MATERIAL SUPPLIED:
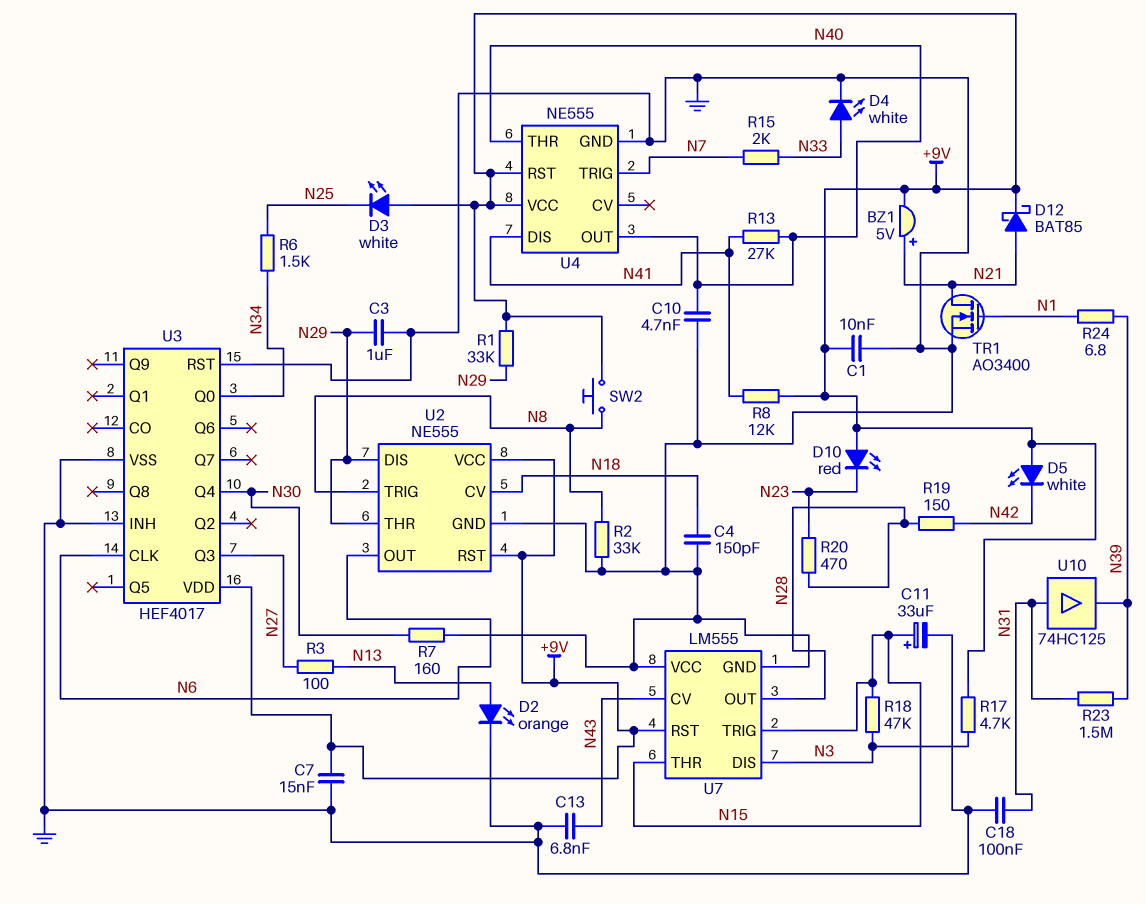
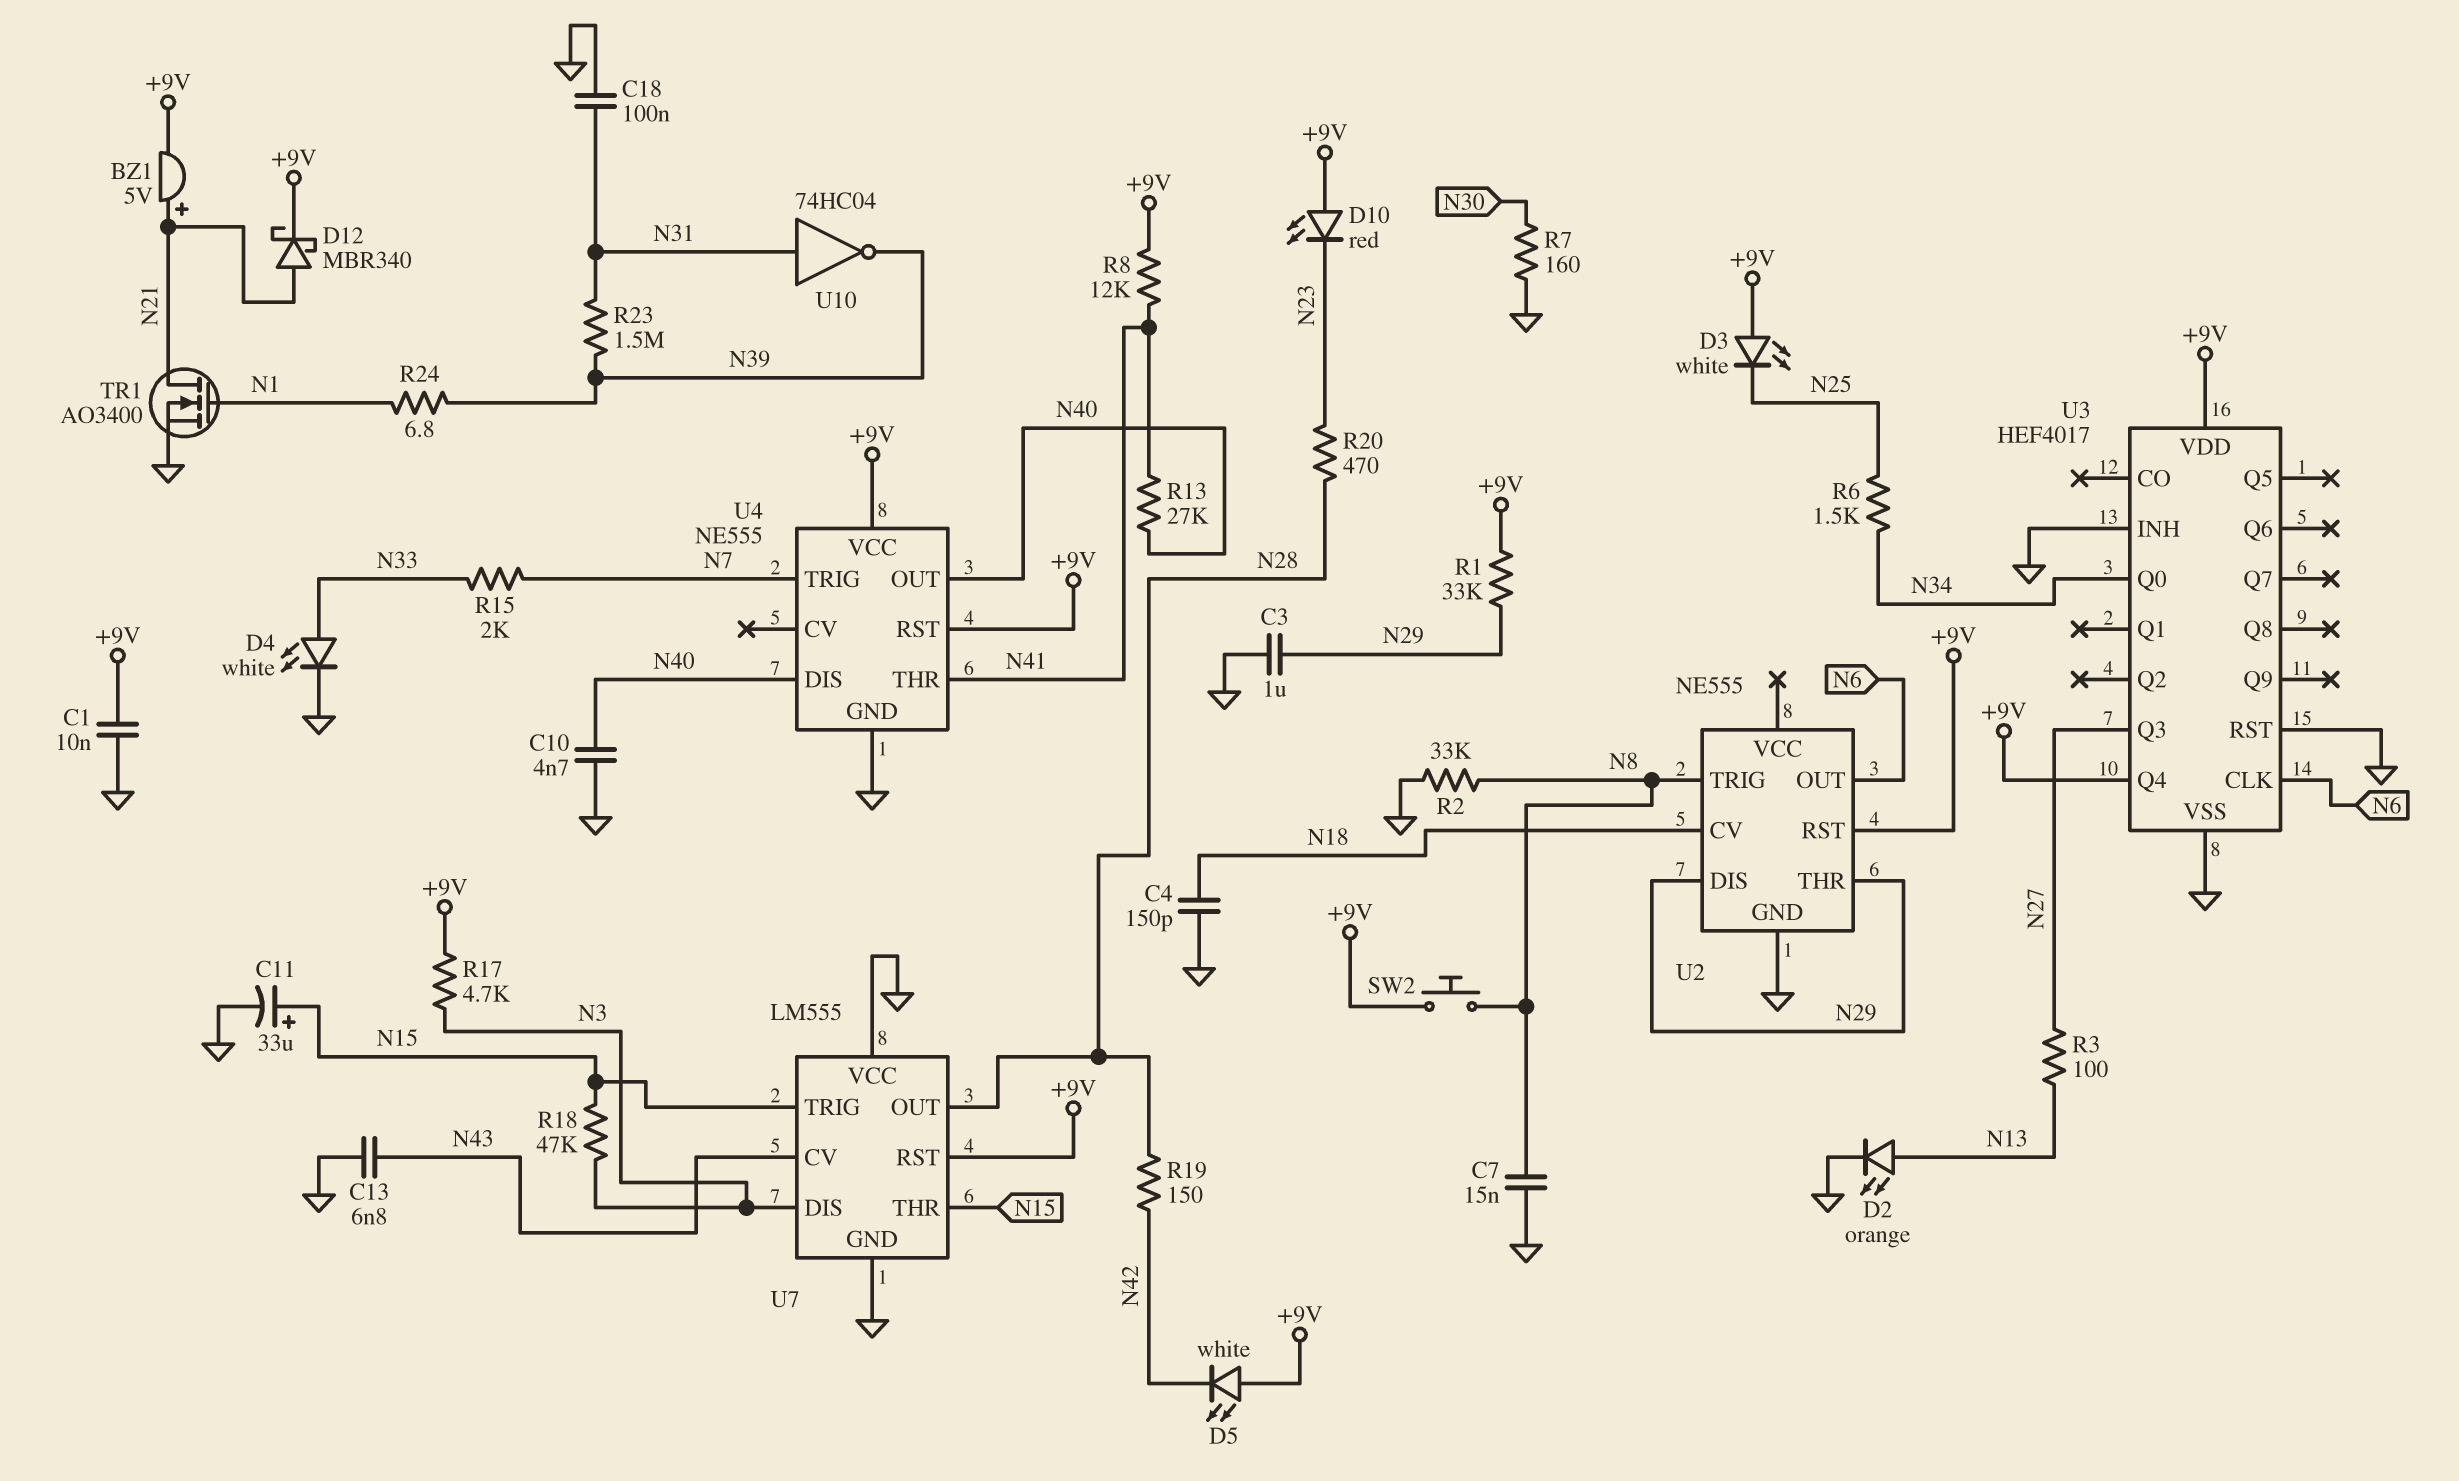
C7: 15nF (+9V, GND) -> 15nF (GND, N8)
D12: schottky BAT85 (A N21, K +9V) -> schottky MBR340 (A N21, K +9V)
U2 pin VCC: +9V -> none
U3 pin Q4: N30 -> +9V
U4 pin DIS: N41 -> N40
U4 pin THR: N40 -> N41
U10: buffer 74HC125 (in N31, out N39) -> NOT 74HC04 (in N31, out N39)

TASK INSTRUCTIONS: Using the entries above, copy exactly the lines from the one containing "U3 pin Q4: N30 -> +9V" through the last, both included.

RESPONSE AREA:
U3 pin Q4: N30 -> +9V
U4 pin DIS: N41 -> N40
U4 pin THR: N40 -> N41
U10: buffer 74HC125 (in N31, out N39) -> NOT 74HC04 (in N31, out N39)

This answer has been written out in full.